Exercise materials below:
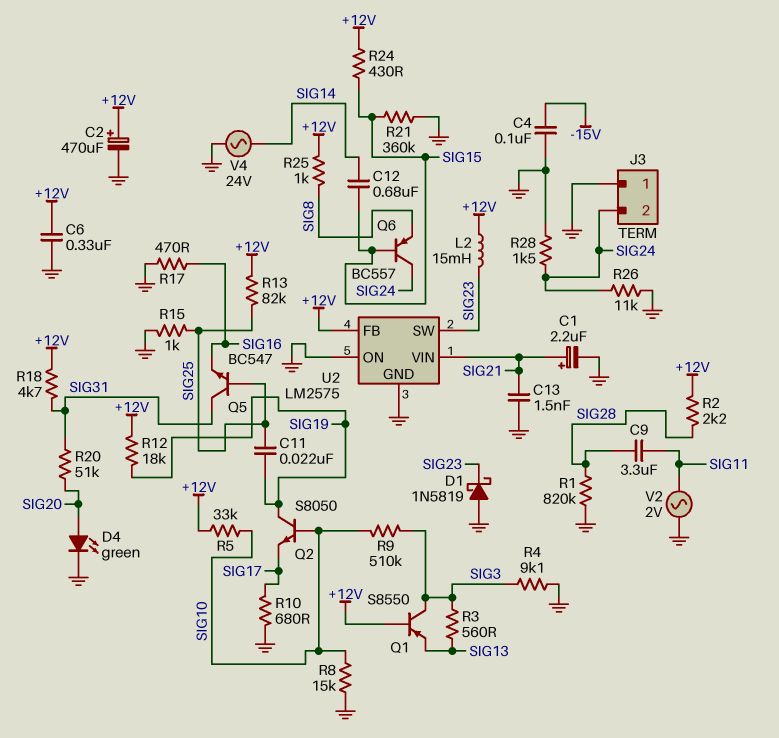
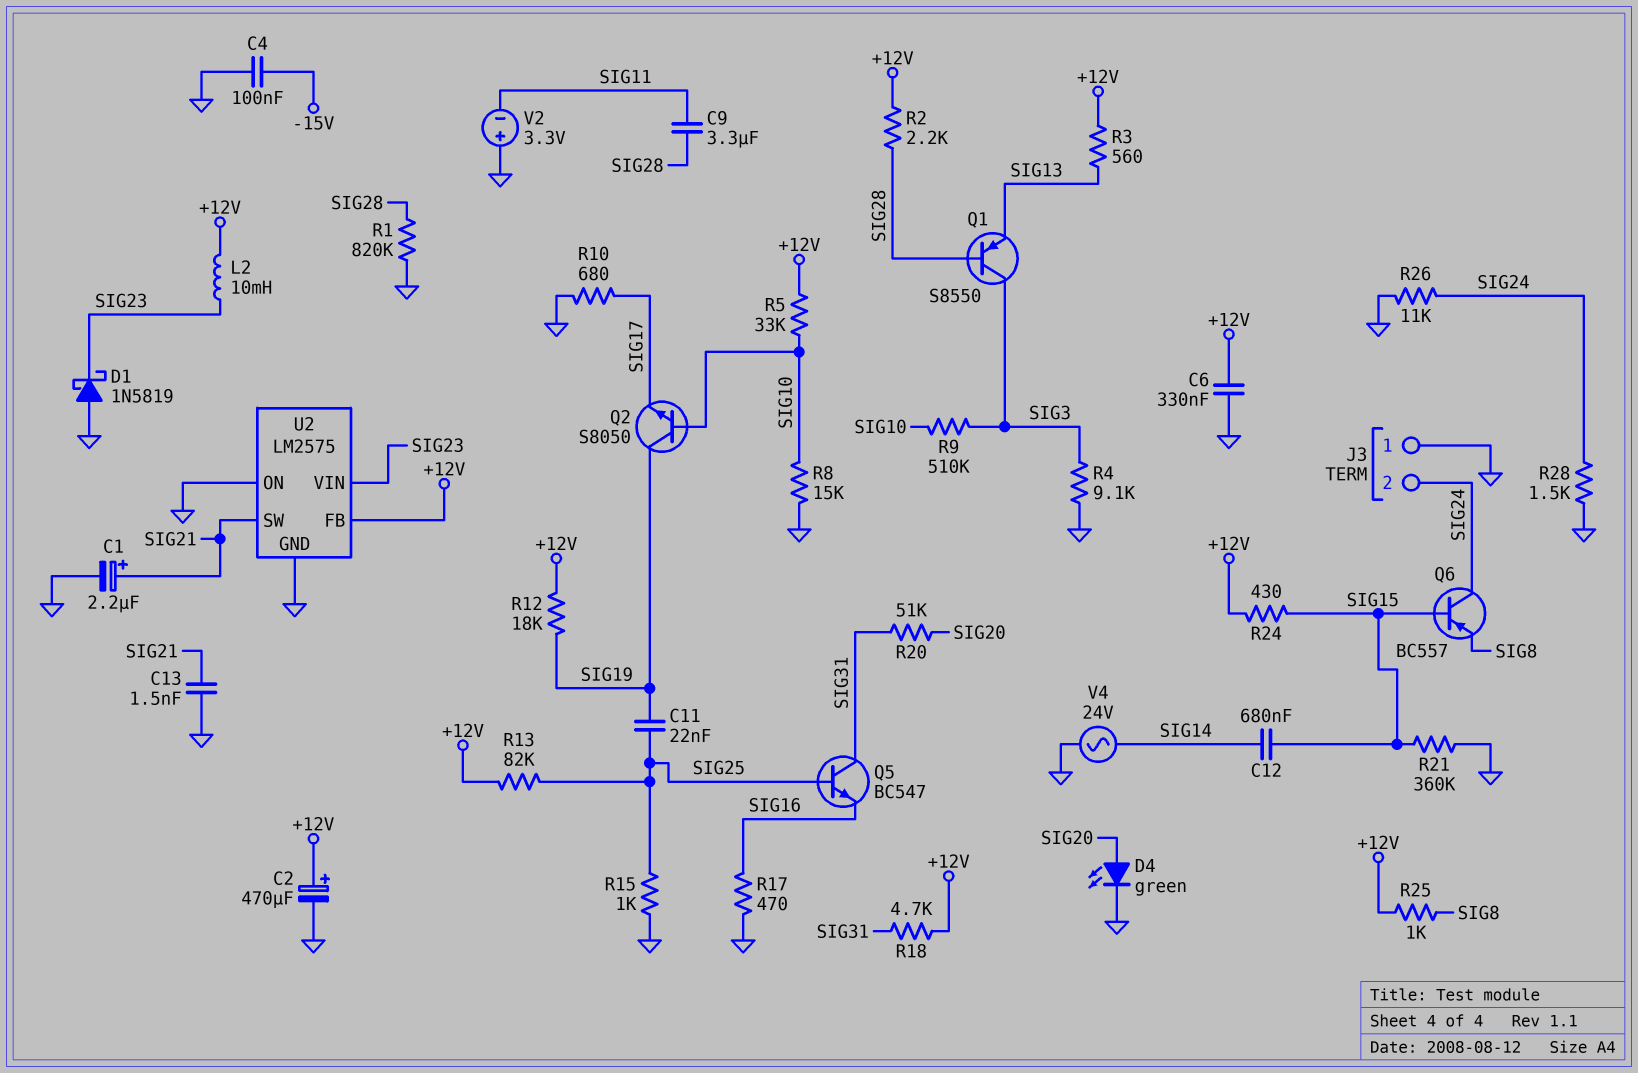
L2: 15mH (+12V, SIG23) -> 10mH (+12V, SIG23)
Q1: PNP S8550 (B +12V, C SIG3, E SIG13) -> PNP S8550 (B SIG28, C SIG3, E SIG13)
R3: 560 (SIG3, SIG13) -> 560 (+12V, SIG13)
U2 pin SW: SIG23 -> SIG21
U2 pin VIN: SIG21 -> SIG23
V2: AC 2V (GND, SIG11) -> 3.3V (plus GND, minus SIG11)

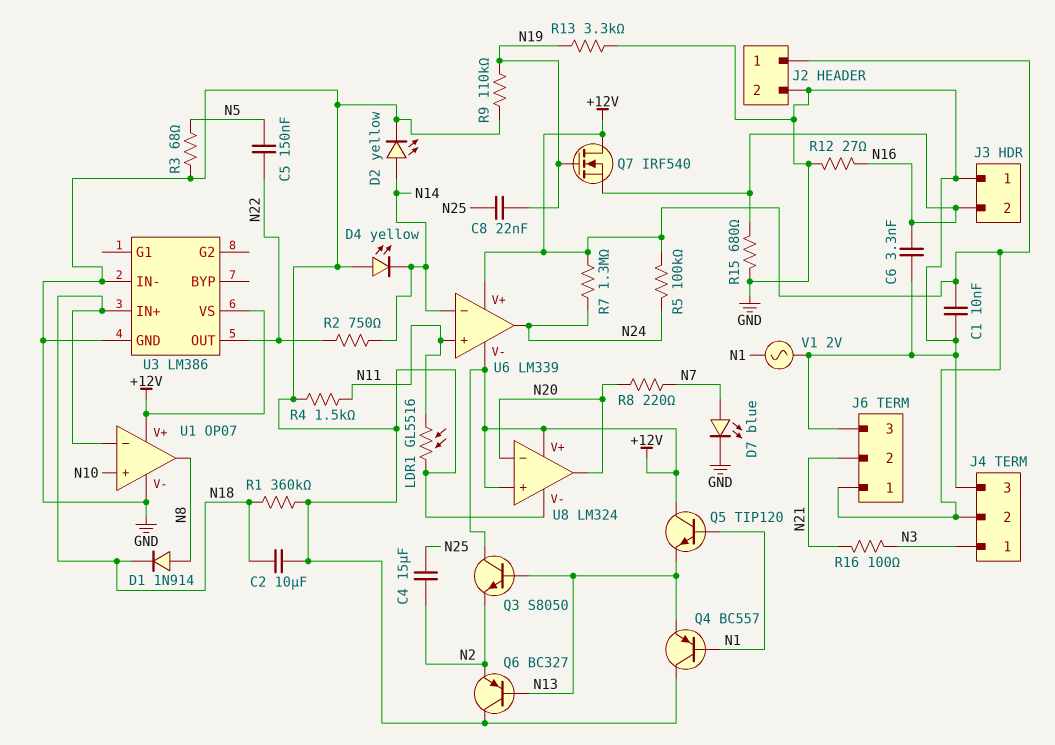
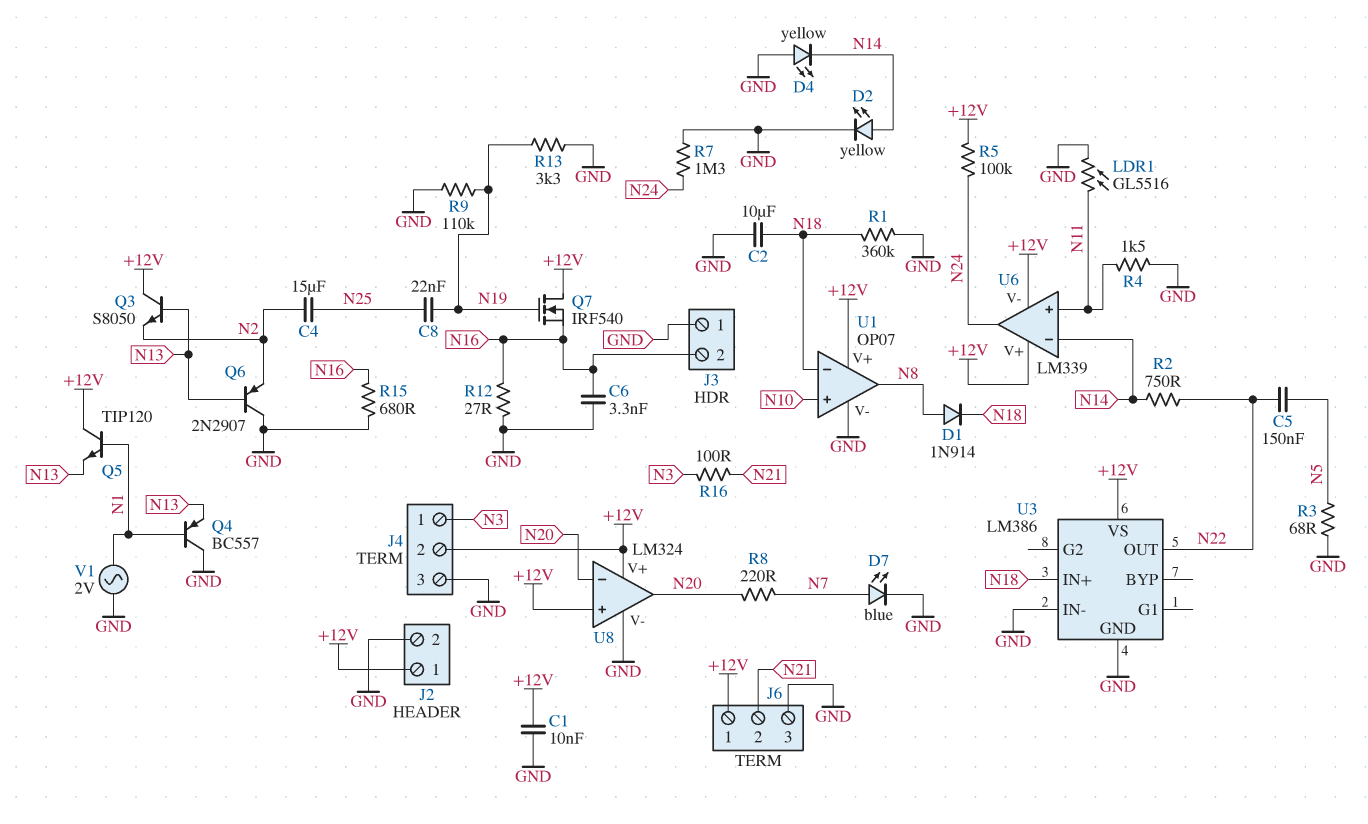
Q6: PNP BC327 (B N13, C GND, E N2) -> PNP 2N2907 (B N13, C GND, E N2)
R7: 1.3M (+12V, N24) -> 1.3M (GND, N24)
End of Exercise materials.
Requirement: Transcribe the entries above word for word, but leave every picture out of your copy.

Solution to the problem:
L2: 15mH (+12V, SIG23) -> 10mH (+12V, SIG23)
Q1: PNP S8550 (B +12V, C SIG3, E SIG13) -> PNP S8550 (B SIG28, C SIG3, E SIG13)
R3: 560 (SIG3, SIG13) -> 560 (+12V, SIG13)
U2 pin SW: SIG23 -> SIG21
U2 pin VIN: SIG21 -> SIG23
V2: AC 2V (GND, SIG11) -> 3.3V (plus GND, minus SIG11)

Q6: PNP BC327 (B N13, C GND, E N2) -> PNP 2N2907 (B N13, C GND, E N2)
R7: 1.3M (+12V, N24) -> 1.3M (GND, N24)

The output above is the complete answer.